[Recorded data]
____
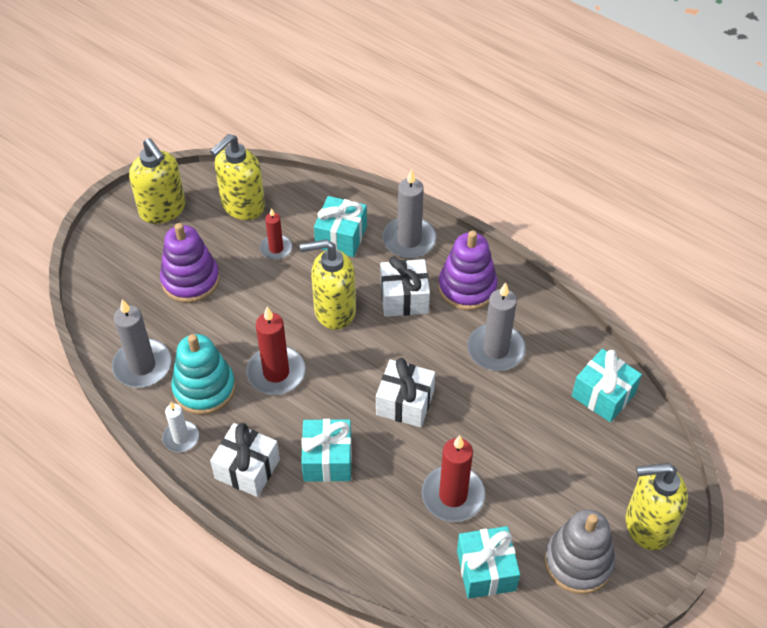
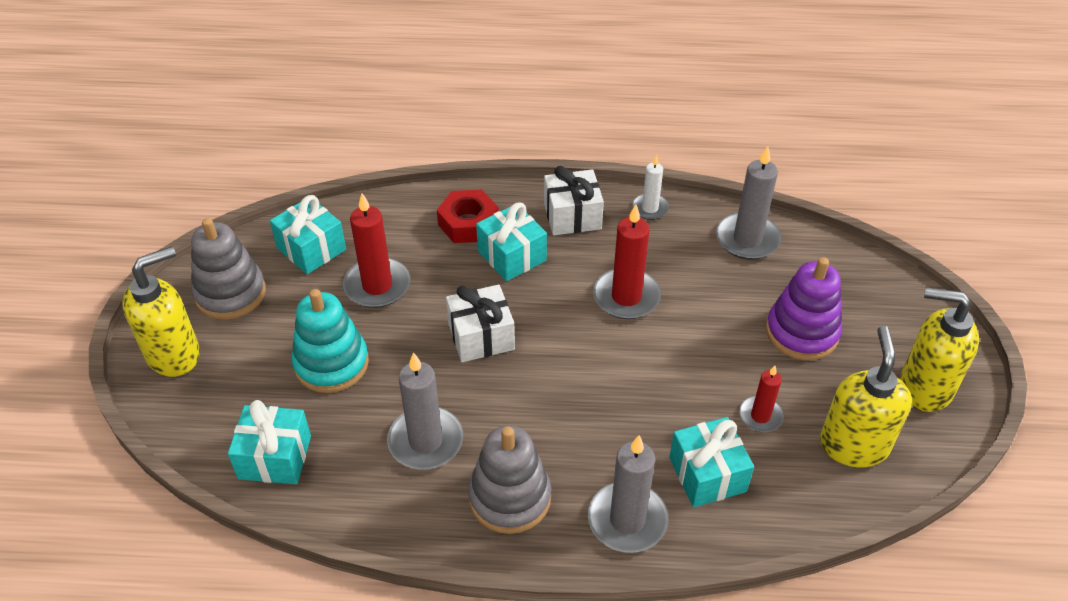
camera: 145 degrees right, 5 degrees down
(204, 388) = (674, 251): turquoise stacking toy -> turquoise stacking toy (331, 363)
(334, 310) = (631, 385): yellow soap dispenser -> none
(336, 515) = (468, 223): none -> red nut
(404, 298) = (570, 442): white gift -> none
(467, 287) = (510, 497): purple stacking toy -> grey stacking toy

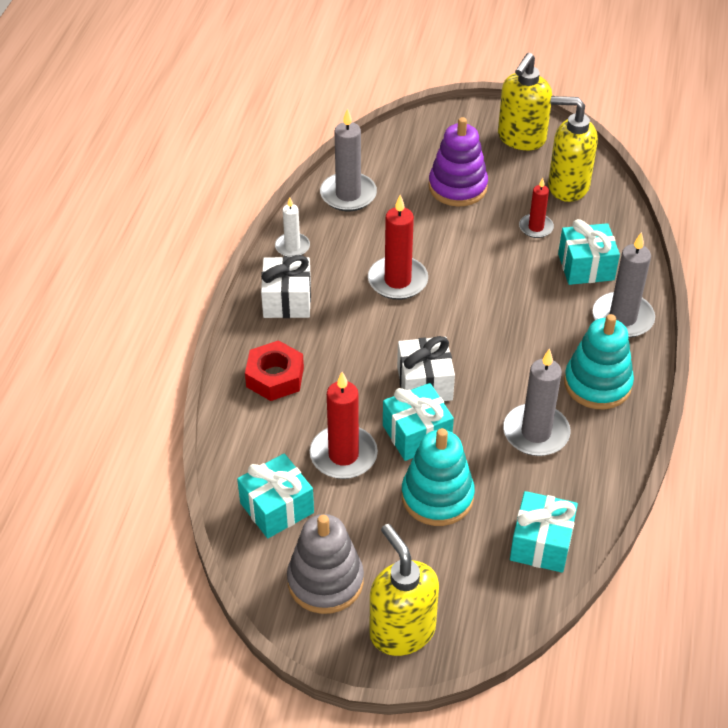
camera: 80 degrees left, 0 degrees up
(510, 497) = (597, 384): grey stacking toy -> turquoise stacking toy
(512, 256) = (328, 350): turquoise gift -> turquoise gift (416, 434)

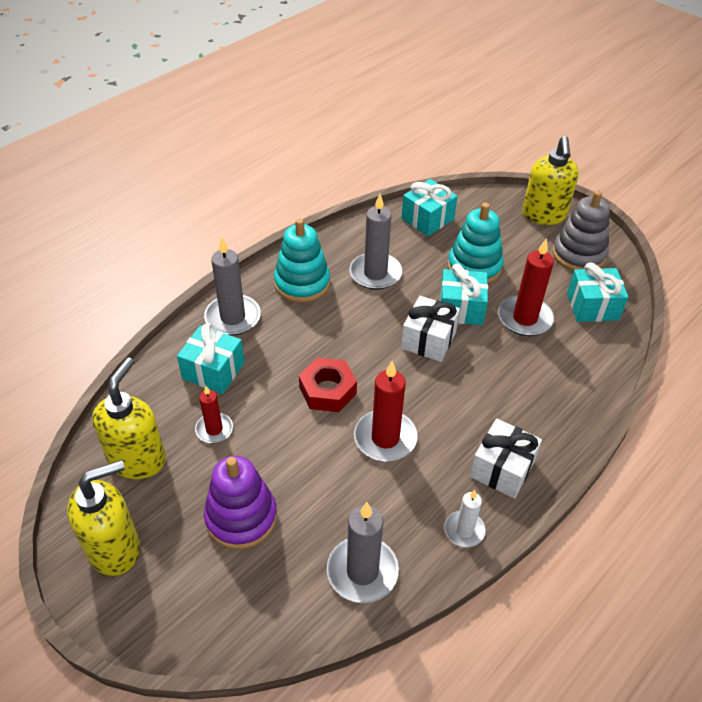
camera: 150 degrees left, 0 degrees up
(275, 377) = (549, 400): red nut -> red nut (327, 390)
(567, 186) = (138, 459): yellow soap dispenser -> yellow soap dispenser turned 120 degrees counterclockwise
____
Written task:
Going by the data above, the answer is exactly the lines from the one holding "camera: 80 degrees left, 0 degrees up" to the one holding "(275, 377) = (549, 400): red", both kept, with the pictures left out.

Final answer:
camera: 80 degrees left, 0 degrees up
(510, 497) = (597, 384): grey stacking toy -> turquoise stacking toy
(512, 256) = (328, 350): turquoise gift -> turquoise gift (416, 434)

camera: 150 degrees left, 0 degrees up
(275, 377) = (549, 400): red nut -> red nut (327, 390)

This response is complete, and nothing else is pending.